▶ **What you need to do**: The required output is the exact run of lines below that opens at the line with "orange trapezoid: (232, 162)" and closes at the line with "cyan square: (240, 220) -> (277, 217), moved".

▶ **Input for this task**:
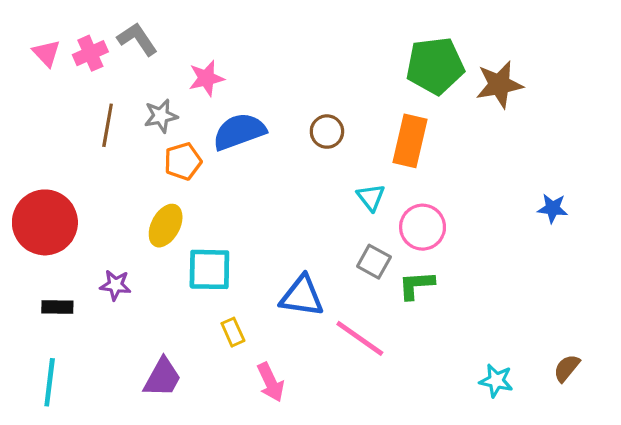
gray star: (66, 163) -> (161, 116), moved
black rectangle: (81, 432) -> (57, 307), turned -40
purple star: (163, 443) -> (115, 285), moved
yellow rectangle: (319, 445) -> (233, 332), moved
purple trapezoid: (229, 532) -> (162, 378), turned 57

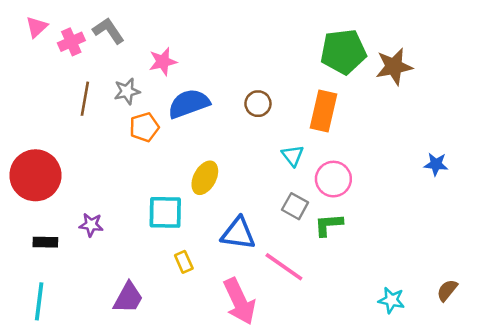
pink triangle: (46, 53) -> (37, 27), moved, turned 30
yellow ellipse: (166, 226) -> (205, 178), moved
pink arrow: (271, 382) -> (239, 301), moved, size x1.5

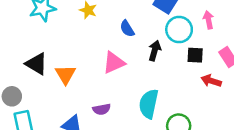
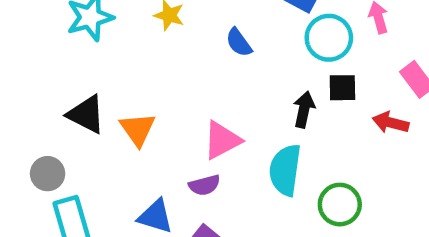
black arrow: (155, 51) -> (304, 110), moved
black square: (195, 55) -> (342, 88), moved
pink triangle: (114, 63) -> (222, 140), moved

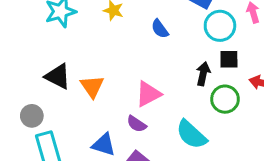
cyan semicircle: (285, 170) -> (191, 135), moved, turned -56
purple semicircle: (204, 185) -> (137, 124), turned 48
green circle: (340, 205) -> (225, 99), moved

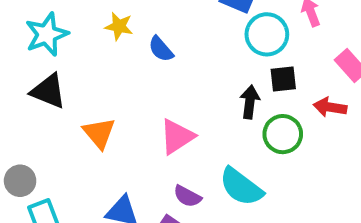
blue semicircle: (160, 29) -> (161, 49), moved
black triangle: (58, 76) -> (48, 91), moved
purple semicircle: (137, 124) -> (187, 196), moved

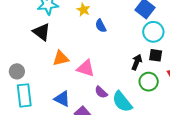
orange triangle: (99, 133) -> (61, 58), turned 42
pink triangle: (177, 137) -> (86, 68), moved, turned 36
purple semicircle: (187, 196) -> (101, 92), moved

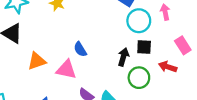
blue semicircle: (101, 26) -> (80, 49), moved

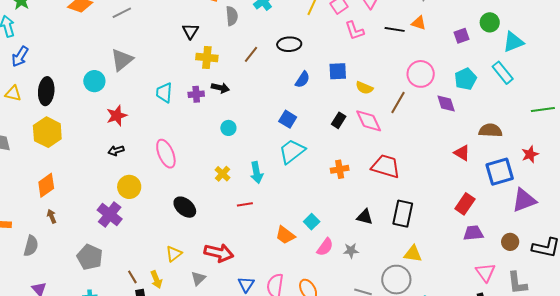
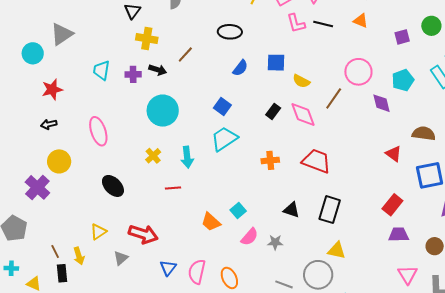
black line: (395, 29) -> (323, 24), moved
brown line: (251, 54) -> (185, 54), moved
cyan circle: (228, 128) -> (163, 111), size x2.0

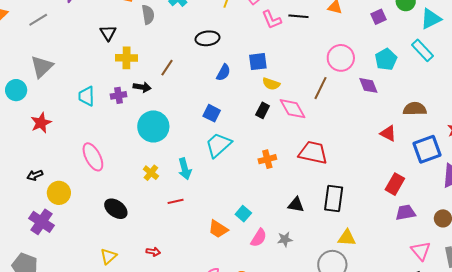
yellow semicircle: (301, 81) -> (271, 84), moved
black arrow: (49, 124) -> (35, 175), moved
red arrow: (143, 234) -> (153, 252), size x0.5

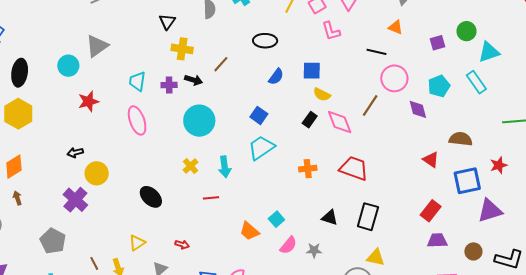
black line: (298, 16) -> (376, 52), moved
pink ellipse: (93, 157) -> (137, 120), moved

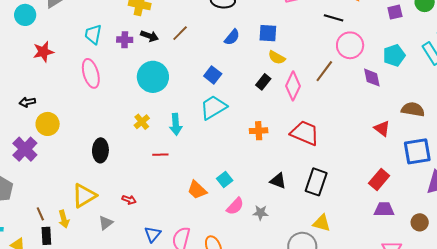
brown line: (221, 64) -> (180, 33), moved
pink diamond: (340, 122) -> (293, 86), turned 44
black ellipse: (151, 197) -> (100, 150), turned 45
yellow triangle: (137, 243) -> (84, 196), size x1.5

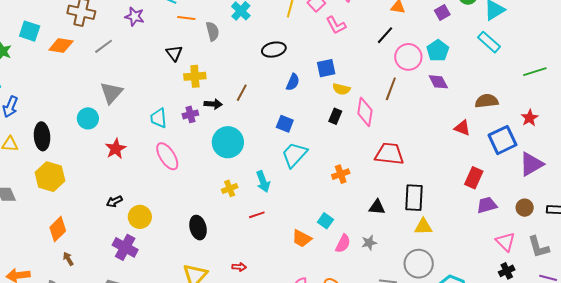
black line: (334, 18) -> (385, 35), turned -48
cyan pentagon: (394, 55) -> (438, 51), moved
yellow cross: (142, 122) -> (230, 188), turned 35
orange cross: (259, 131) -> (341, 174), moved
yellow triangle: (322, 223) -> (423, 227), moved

--

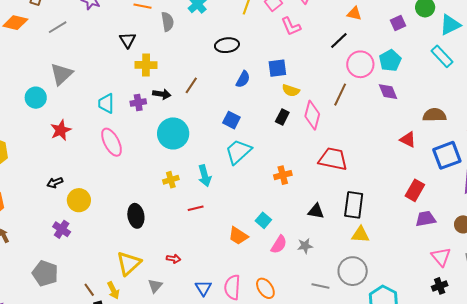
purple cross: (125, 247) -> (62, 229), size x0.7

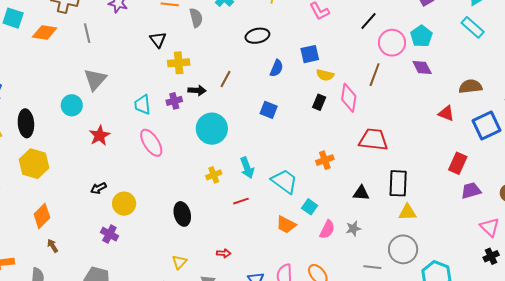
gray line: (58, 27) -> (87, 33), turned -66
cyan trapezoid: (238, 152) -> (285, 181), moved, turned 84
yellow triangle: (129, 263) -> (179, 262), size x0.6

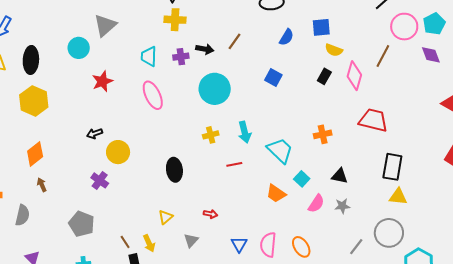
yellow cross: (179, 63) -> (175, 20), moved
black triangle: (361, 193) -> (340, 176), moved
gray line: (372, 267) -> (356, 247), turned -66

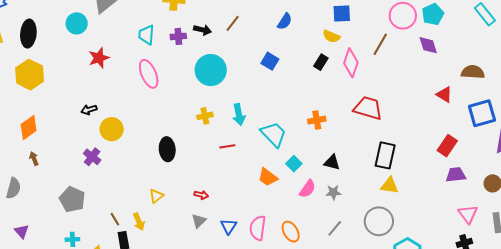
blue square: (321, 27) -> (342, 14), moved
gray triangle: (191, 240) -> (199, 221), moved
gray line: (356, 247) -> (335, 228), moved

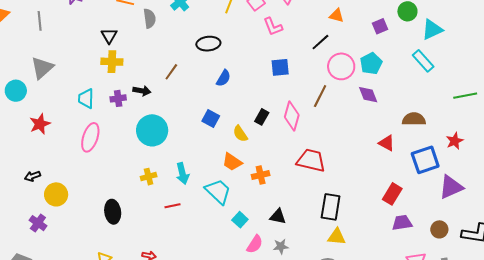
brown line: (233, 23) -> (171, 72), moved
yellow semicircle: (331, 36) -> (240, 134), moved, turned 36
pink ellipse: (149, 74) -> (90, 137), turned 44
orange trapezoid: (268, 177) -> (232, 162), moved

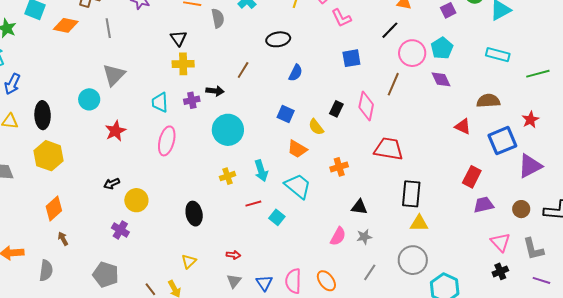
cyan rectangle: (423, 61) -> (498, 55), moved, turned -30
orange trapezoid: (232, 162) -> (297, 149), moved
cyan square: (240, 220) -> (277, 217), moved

* * *

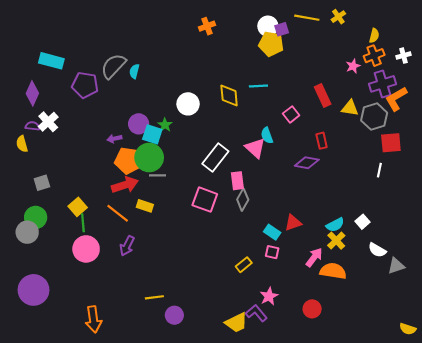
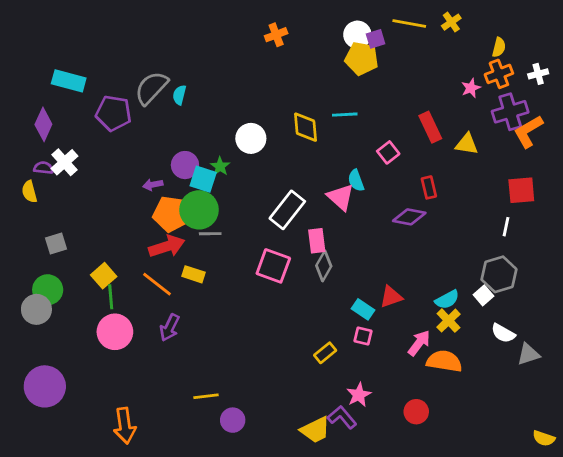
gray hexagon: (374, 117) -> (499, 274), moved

▶ **Response to the exercise**:
orange trapezoid: (232, 162) -> (297, 149), moved
cyan square: (240, 220) -> (277, 217), moved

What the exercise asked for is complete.